TO DO: If a line in the data below includes the string "orange", please return a copy of it.

SUPPLIED MATERIAL:
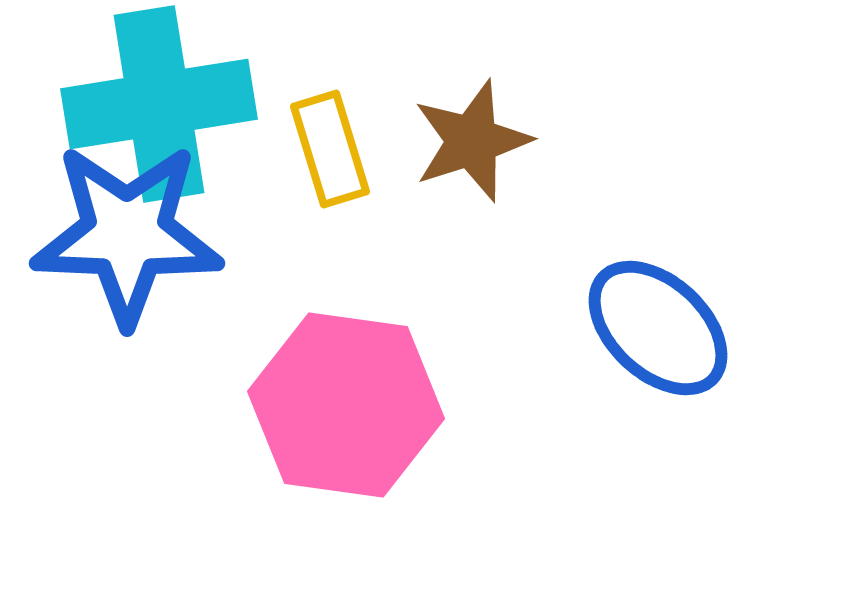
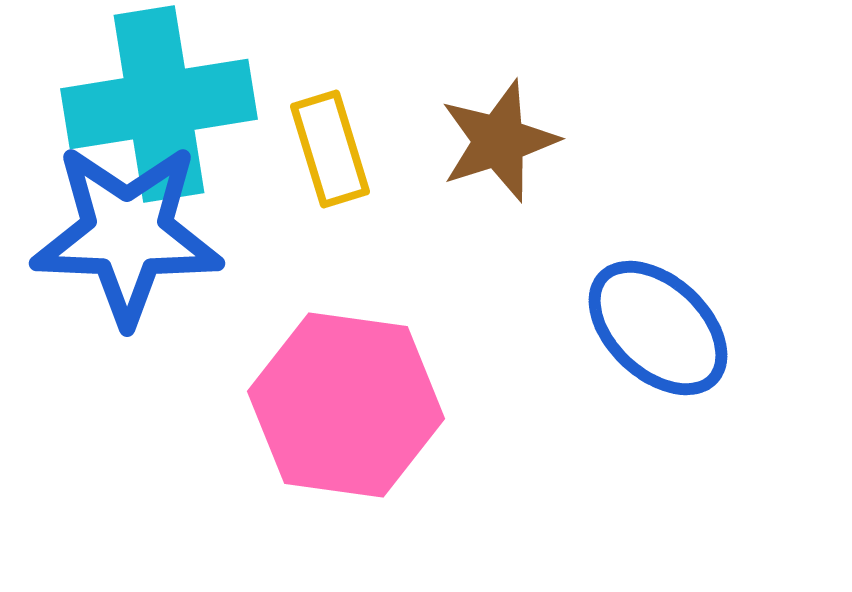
brown star: moved 27 px right
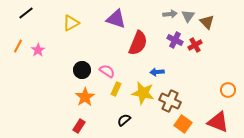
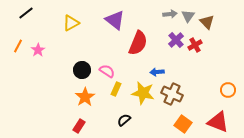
purple triangle: moved 1 px left, 1 px down; rotated 20 degrees clockwise
purple cross: moved 1 px right; rotated 21 degrees clockwise
brown cross: moved 2 px right, 7 px up
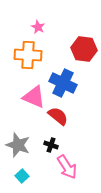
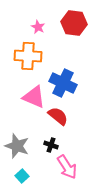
red hexagon: moved 10 px left, 26 px up
orange cross: moved 1 px down
gray star: moved 1 px left, 1 px down
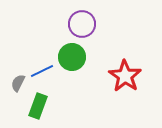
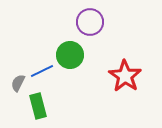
purple circle: moved 8 px right, 2 px up
green circle: moved 2 px left, 2 px up
green rectangle: rotated 35 degrees counterclockwise
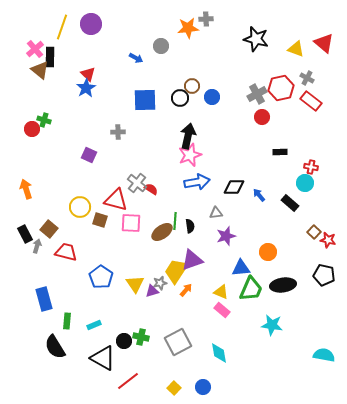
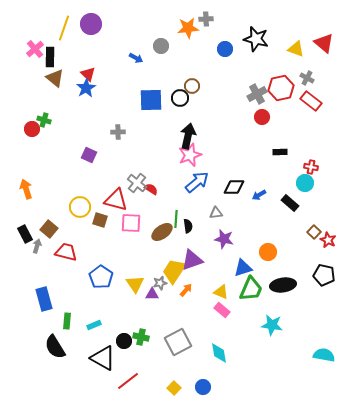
yellow line at (62, 27): moved 2 px right, 1 px down
brown triangle at (40, 70): moved 15 px right, 8 px down
blue circle at (212, 97): moved 13 px right, 48 px up
blue square at (145, 100): moved 6 px right
blue arrow at (197, 182): rotated 30 degrees counterclockwise
blue arrow at (259, 195): rotated 80 degrees counterclockwise
green line at (175, 221): moved 1 px right, 2 px up
black semicircle at (190, 226): moved 2 px left
purple star at (226, 236): moved 2 px left, 3 px down; rotated 30 degrees clockwise
red star at (328, 240): rotated 14 degrees clockwise
blue triangle at (241, 268): moved 2 px right; rotated 12 degrees counterclockwise
yellow trapezoid at (176, 271): moved 2 px left
purple triangle at (152, 291): moved 3 px down; rotated 16 degrees clockwise
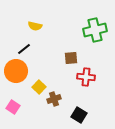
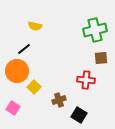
brown square: moved 30 px right
orange circle: moved 1 px right
red cross: moved 3 px down
yellow square: moved 5 px left
brown cross: moved 5 px right, 1 px down
pink square: moved 1 px down
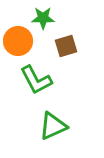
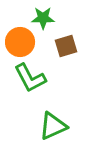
orange circle: moved 2 px right, 1 px down
green L-shape: moved 6 px left, 2 px up
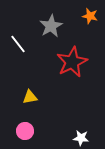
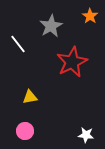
orange star: rotated 21 degrees clockwise
white star: moved 5 px right, 3 px up
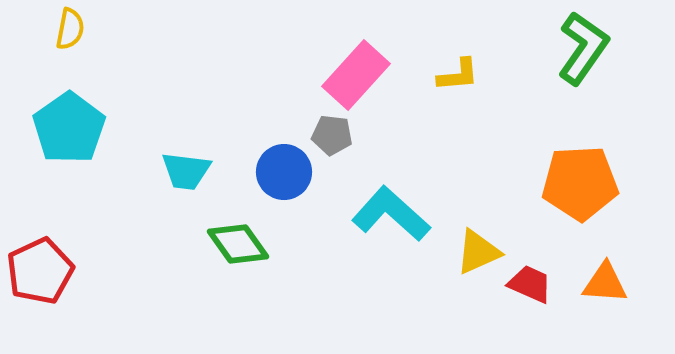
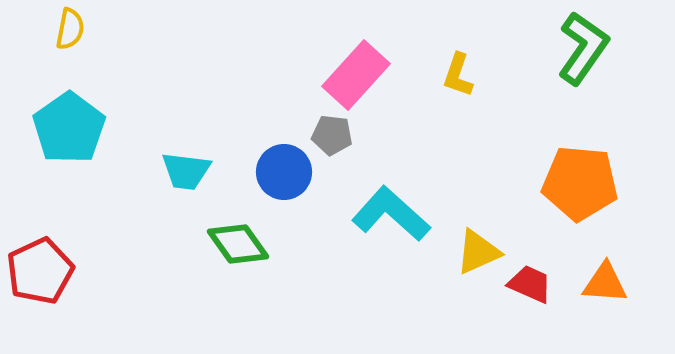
yellow L-shape: rotated 114 degrees clockwise
orange pentagon: rotated 8 degrees clockwise
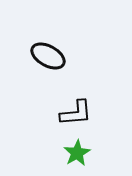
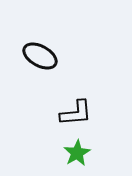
black ellipse: moved 8 px left
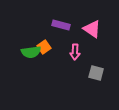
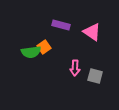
pink triangle: moved 3 px down
pink arrow: moved 16 px down
gray square: moved 1 px left, 3 px down
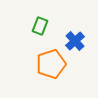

ANSWER BELOW:
orange cross: moved 1 px down
orange circle: moved 1 px right
orange circle: moved 2 px right, 1 px down
orange star: rotated 21 degrees clockwise
orange pentagon: rotated 8 degrees clockwise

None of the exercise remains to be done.